'''
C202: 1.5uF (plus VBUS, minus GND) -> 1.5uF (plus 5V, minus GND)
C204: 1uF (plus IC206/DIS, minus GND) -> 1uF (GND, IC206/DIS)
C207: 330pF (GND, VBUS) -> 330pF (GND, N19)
'''
'''
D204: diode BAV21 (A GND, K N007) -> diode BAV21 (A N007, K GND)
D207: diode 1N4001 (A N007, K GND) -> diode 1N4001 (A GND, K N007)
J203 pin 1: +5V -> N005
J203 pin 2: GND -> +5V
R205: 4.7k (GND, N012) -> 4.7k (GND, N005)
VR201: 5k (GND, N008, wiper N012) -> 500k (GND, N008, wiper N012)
'''
'''
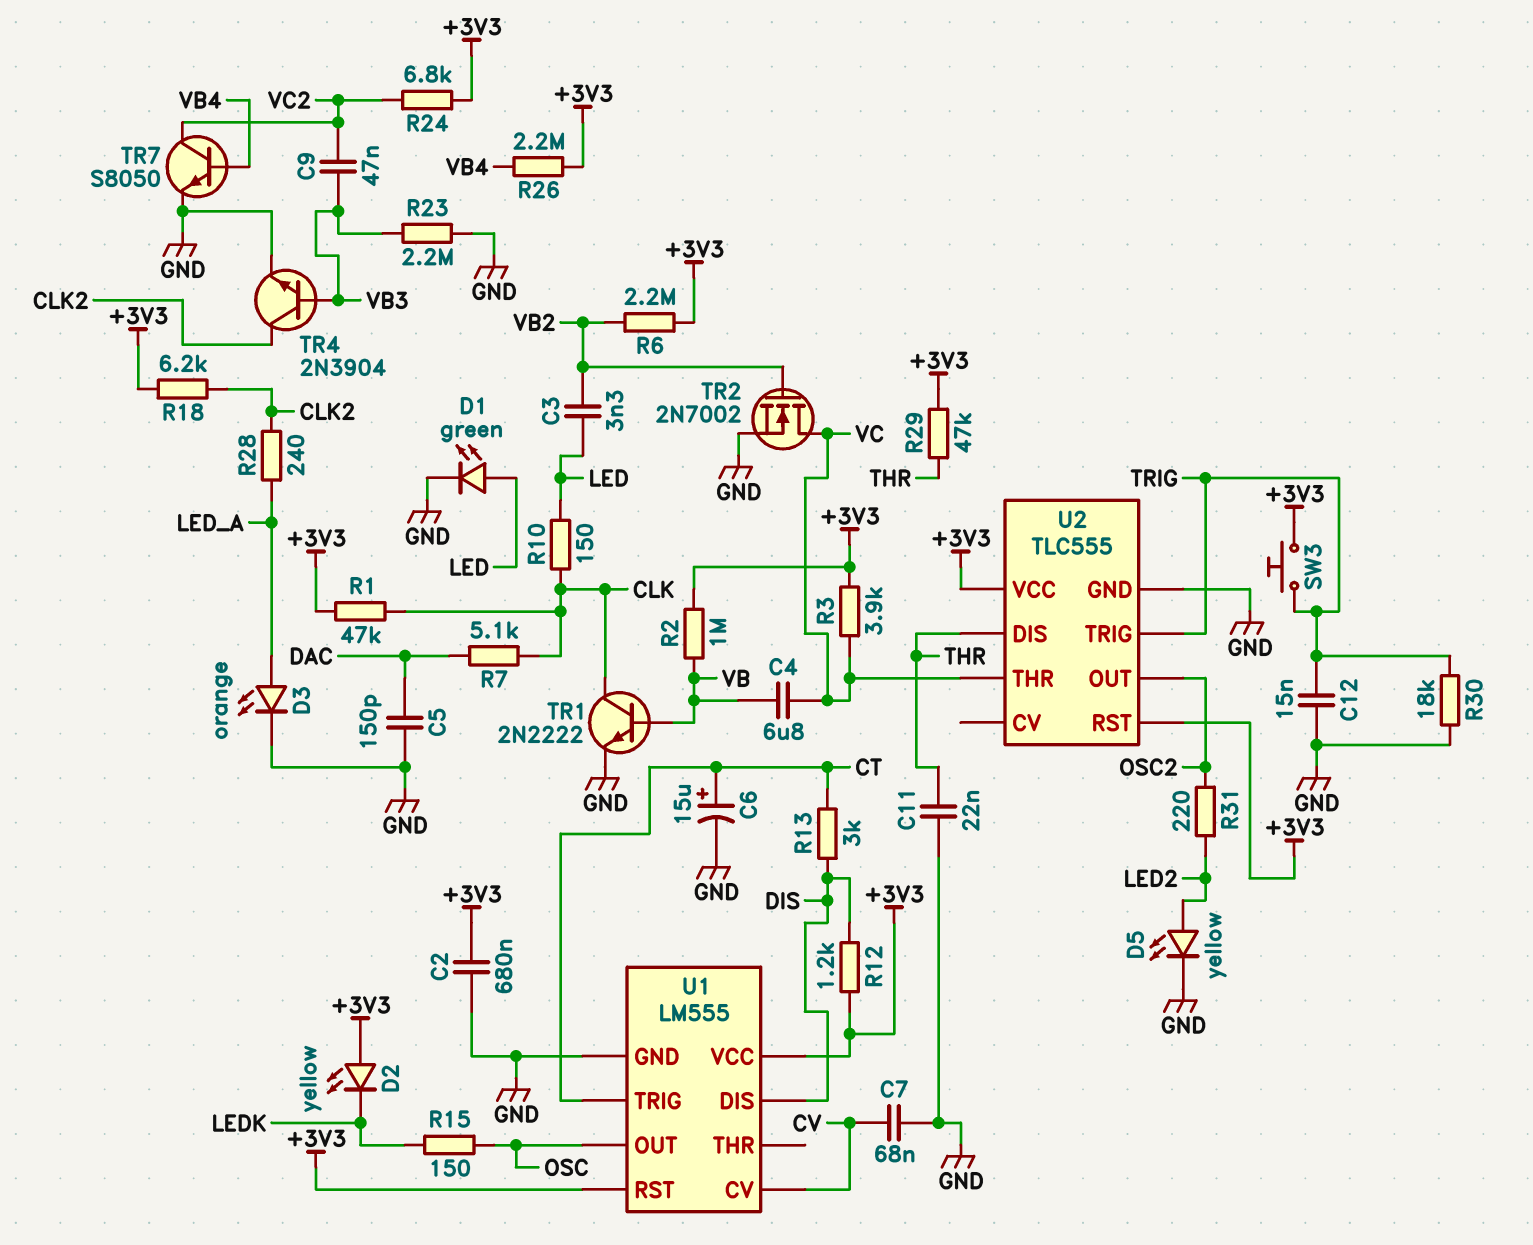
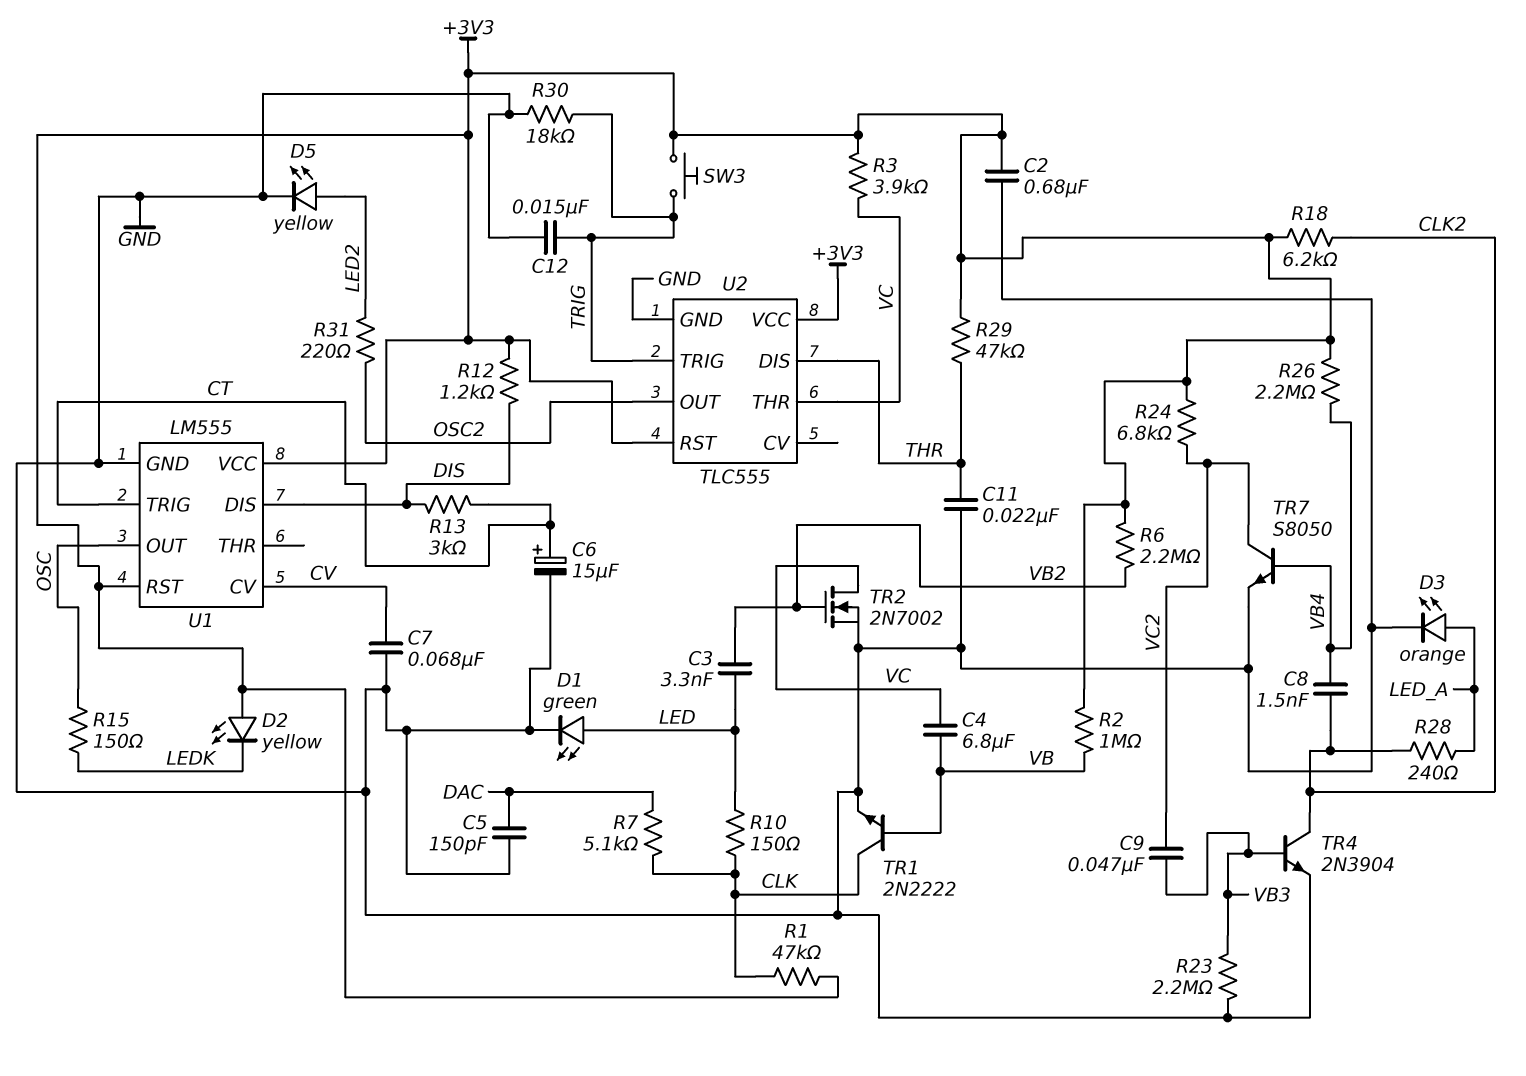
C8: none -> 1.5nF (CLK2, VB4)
'''
**ASSIGNED TASK**
Go through the data above and copy each line that holds the word "diode".

**RESPONSE FOR THIS EXERCISE**
D204: diode BAV21 (A GND, K N007) -> diode BAV21 (A N007, K GND)
D207: diode 1N4001 (A N007, K GND) -> diode 1N4001 (A GND, K N007)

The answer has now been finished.